**EXERCISE DESCRIPTION:**
Give back an exact copy of the lines in the records below, from the line that has "(552, 344) = (538, 200): brown" through the line that has "(582, 471) = (674, 320): brown", and nothing besides.

Object transformation records:
=== Begin Enclosure ===
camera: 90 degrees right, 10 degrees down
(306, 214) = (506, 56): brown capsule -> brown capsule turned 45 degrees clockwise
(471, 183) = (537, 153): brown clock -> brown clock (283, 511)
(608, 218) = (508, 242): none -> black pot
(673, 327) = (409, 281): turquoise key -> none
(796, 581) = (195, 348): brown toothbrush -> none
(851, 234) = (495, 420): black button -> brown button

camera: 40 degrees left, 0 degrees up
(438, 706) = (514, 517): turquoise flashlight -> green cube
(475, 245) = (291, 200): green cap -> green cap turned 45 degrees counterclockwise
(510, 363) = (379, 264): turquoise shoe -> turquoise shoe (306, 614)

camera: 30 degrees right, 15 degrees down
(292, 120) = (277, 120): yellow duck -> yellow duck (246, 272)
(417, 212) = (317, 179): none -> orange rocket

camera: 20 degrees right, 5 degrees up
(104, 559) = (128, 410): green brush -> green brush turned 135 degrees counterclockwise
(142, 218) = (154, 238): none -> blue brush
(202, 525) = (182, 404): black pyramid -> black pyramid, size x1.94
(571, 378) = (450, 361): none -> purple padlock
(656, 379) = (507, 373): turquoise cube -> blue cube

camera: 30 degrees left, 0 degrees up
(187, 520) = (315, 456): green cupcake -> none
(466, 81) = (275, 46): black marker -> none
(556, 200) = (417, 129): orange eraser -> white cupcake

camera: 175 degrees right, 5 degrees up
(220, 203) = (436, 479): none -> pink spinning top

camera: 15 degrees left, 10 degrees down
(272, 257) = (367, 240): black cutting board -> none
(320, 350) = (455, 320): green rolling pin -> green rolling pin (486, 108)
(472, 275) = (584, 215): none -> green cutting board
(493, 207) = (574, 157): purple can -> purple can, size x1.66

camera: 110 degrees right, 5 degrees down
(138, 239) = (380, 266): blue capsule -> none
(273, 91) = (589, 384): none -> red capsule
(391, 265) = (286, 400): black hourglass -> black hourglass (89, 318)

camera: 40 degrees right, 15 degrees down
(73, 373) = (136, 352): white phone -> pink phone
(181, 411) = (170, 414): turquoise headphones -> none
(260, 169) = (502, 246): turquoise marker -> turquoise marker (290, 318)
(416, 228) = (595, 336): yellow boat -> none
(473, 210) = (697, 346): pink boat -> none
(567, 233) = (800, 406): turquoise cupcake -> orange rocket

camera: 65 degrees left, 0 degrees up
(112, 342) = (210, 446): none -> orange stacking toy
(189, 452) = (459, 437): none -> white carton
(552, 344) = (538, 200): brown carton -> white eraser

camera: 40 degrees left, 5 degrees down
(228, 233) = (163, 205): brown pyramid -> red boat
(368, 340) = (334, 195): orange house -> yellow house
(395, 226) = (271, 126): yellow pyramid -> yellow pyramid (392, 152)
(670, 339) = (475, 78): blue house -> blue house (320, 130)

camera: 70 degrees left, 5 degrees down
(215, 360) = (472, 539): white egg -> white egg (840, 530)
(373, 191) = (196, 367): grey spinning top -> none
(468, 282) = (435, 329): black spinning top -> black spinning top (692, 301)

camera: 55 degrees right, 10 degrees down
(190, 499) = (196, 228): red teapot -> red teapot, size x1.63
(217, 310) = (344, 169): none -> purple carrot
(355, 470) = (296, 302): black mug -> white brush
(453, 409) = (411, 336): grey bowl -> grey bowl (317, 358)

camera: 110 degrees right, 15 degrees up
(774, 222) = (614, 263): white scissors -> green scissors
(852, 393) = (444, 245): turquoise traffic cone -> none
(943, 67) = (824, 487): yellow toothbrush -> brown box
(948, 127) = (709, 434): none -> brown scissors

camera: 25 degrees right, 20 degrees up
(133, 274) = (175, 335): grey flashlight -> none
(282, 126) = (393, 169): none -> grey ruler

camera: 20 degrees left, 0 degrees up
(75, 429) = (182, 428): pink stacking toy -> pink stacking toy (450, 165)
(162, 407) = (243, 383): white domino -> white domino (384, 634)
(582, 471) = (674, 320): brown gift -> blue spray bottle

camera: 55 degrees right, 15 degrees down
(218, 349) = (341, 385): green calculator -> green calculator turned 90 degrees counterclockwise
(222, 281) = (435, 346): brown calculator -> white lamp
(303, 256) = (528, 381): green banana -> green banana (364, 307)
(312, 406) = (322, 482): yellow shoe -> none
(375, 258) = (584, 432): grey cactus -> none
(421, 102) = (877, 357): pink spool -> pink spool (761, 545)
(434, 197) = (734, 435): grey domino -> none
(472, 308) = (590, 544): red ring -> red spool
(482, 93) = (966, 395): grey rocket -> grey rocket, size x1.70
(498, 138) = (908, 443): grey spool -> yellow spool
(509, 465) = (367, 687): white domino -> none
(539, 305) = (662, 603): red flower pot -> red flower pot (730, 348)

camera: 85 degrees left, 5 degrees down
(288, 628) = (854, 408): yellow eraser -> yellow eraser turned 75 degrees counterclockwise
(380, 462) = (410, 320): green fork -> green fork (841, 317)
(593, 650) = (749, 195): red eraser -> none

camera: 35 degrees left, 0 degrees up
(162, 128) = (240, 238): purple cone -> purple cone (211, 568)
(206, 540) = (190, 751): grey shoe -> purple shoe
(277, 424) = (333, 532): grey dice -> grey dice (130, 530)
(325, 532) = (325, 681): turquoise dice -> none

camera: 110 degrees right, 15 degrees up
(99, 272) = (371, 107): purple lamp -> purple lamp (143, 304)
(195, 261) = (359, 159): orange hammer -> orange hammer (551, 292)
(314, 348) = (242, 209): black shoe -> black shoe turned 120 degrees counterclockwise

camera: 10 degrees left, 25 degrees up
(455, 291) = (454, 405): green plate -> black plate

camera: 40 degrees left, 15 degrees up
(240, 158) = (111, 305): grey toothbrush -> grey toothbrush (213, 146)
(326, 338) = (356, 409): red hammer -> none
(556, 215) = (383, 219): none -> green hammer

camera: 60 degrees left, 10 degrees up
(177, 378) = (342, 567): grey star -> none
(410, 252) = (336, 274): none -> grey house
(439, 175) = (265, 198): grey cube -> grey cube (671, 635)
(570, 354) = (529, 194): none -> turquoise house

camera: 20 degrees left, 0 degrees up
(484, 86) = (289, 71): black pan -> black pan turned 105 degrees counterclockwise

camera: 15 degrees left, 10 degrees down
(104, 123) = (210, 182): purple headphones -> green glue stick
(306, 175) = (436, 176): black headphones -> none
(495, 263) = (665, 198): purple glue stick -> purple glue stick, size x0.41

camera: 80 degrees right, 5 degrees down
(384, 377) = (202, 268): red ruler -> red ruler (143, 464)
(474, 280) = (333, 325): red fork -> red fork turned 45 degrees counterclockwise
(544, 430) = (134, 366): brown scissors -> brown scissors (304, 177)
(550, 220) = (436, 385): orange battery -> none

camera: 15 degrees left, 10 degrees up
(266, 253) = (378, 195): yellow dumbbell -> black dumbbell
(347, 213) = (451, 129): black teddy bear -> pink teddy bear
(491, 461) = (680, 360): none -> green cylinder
=== End Enclosure ===
**RESULT:**
(552, 344) = (538, 200): brown carton -> white eraser

camera: 40 degrees left, 5 degrees down
(228, 233) = (163, 205): brown pyramid -> red boat
(368, 340) = (334, 195): orange house -> yellow house
(395, 226) = (271, 126): yellow pyramid -> yellow pyramid (392, 152)
(670, 339) = (475, 78): blue house -> blue house (320, 130)

camera: 70 degrees left, 5 degrees down
(215, 360) = (472, 539): white egg -> white egg (840, 530)
(373, 191) = (196, 367): grey spinning top -> none
(468, 282) = (435, 329): black spinning top -> black spinning top (692, 301)

camera: 55 degrees right, 10 degrees down
(190, 499) = (196, 228): red teapot -> red teapot, size x1.63
(217, 310) = (344, 169): none -> purple carrot
(355, 470) = (296, 302): black mug -> white brush
(453, 409) = (411, 336): grey bowl -> grey bowl (317, 358)

camera: 110 degrees right, 15 degrees up
(774, 222) = (614, 263): white scissors -> green scissors
(852, 393) = (444, 245): turquoise traffic cone -> none
(943, 67) = (824, 487): yellow toothbrush -> brown box
(948, 127) = (709, 434): none -> brown scissors

camera: 25 degrees right, 20 degrees up
(133, 274) = (175, 335): grey flashlight -> none
(282, 126) = (393, 169): none -> grey ruler

camera: 20 degrees left, 0 degrees up
(75, 429) = (182, 428): pink stacking toy -> pink stacking toy (450, 165)
(162, 407) = (243, 383): white domino -> white domino (384, 634)
(582, 471) = (674, 320): brown gift -> blue spray bottle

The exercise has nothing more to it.